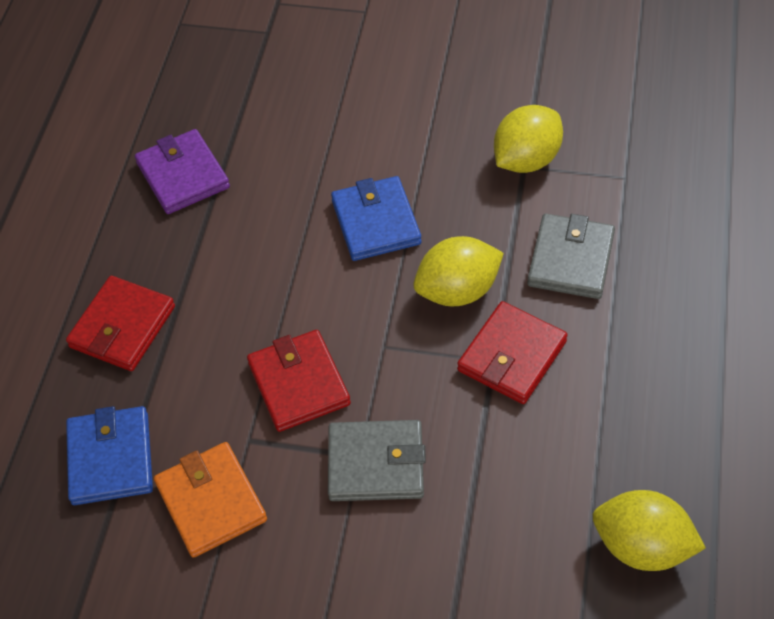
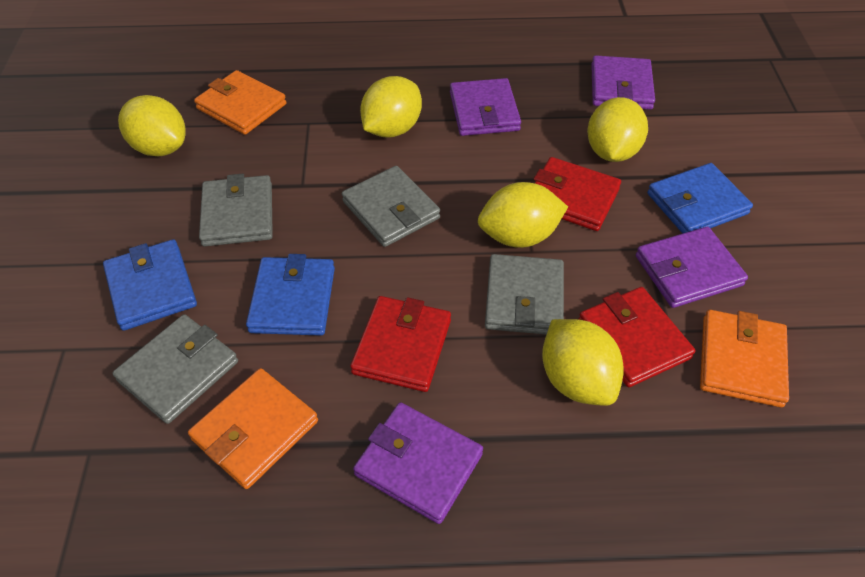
blue wallet: [66,406,153,505] [331,176,422,261] = 2 -> [103,239,197,331] [246,254,335,336] [647,163,753,234] = 3
grey wallet: [328,420,426,501] [527,214,615,299] = 2 -> [113,314,238,424] [199,174,273,246] [342,166,440,247] [485,254,564,335] = 4
orange wallet: [154,442,267,558] = 1 -> [188,368,318,489] [194,70,286,135] [700,310,789,408] = 3
purple wallet: [135,129,230,214] = 1 -> [353,402,483,524] [450,78,521,136] [591,55,655,110] [636,227,748,308] = 4
yellow lemon: [413,236,504,306] [494,105,563,173] [593,490,706,571] = 3 -> [118,95,186,156] [360,76,422,138] [478,182,568,248] [542,319,624,406] [587,97,648,162] = 5

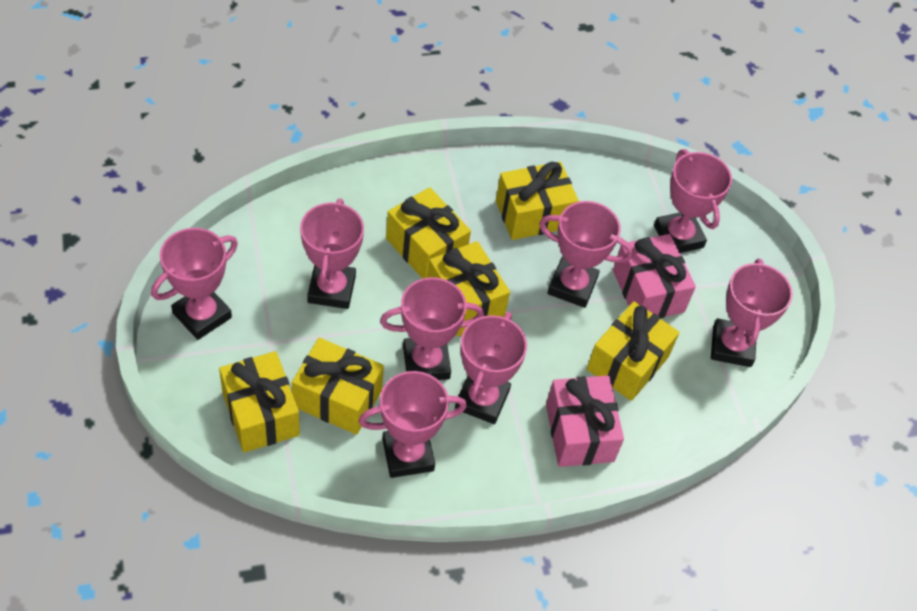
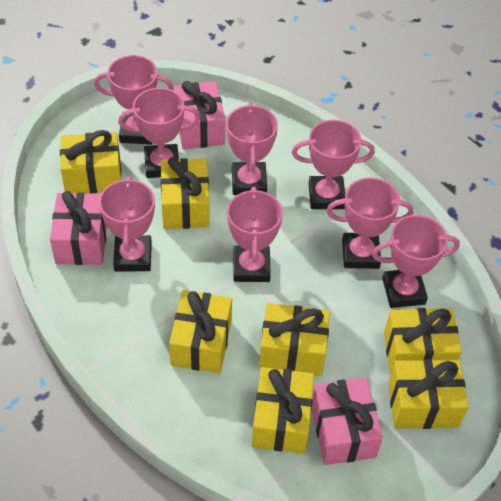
pink gift: [546,375,624,467] [613,234,696,318] = 2 -> [50,191,107,265] [174,81,226,150] [312,377,383,465] = 3
yellow gift: [219,351,300,453] [292,338,384,435] [386,187,471,279] [427,241,510,337] [496,162,579,240] [587,301,679,401] = 6 -> [60,130,122,193] [161,157,210,229] [169,290,232,373] [252,367,314,454] [259,303,330,376] [384,308,462,375] [388,359,468,429] = 7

____

_EXERCISE AIM_
Report each line of the records that holds the word "gift".

_RESULT OF THE TASK_
pink gift: [546,375,624,467] [613,234,696,318] = 2 -> [50,191,107,265] [174,81,226,150] [312,377,383,465] = 3
yellow gift: [219,351,300,453] [292,338,384,435] [386,187,471,279] [427,241,510,337] [496,162,579,240] [587,301,679,401] = 6 -> [60,130,122,193] [161,157,210,229] [169,290,232,373] [252,367,314,454] [259,303,330,376] [384,308,462,375] [388,359,468,429] = 7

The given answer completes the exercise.